» **Brief**:
Whenever a line below includes the string "scissors", show it.

*** Opening Data provided ***

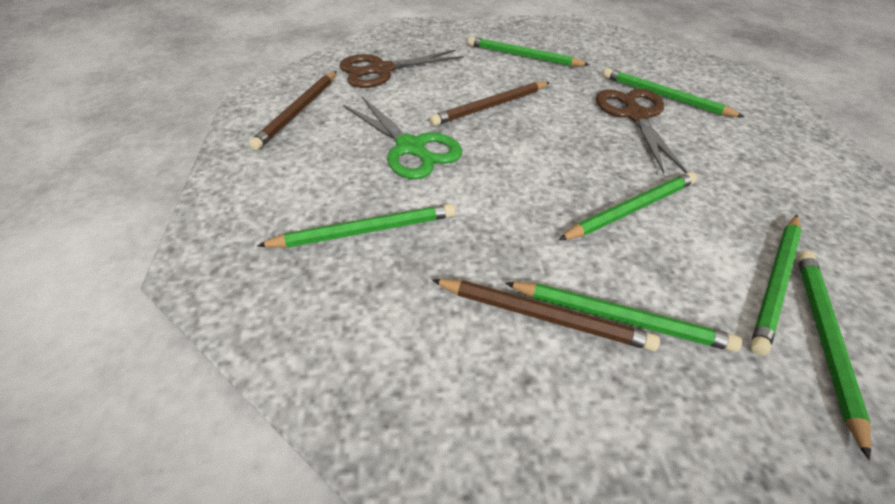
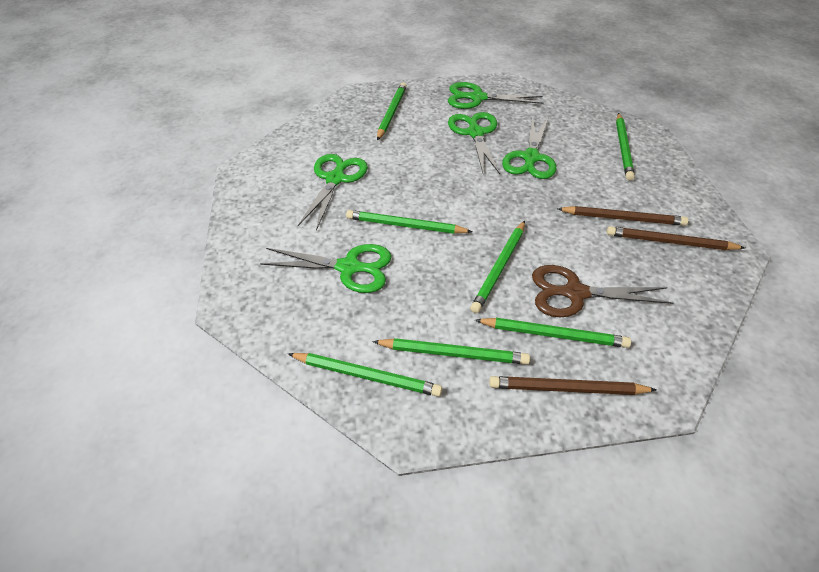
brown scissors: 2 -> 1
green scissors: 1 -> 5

*** Closing Data provided ***
*** Opening Data provided ***

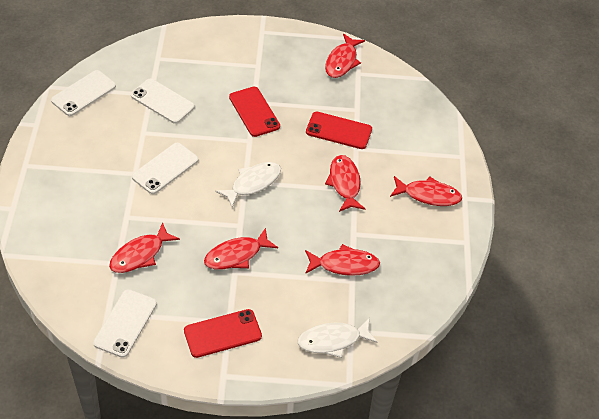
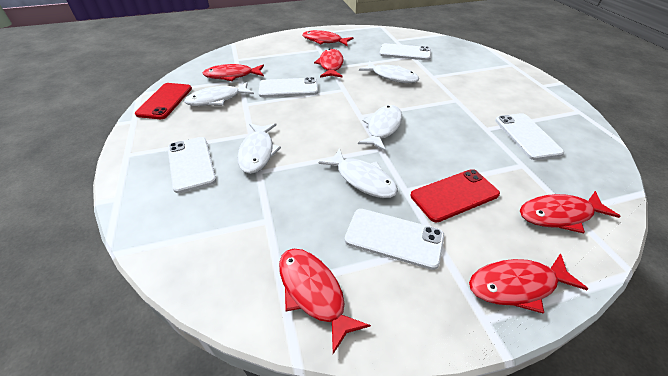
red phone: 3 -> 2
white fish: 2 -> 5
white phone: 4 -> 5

*** Closing Data provided ***

» **Answer box**:
brown scissors: 2 -> 1
green scissors: 1 -> 5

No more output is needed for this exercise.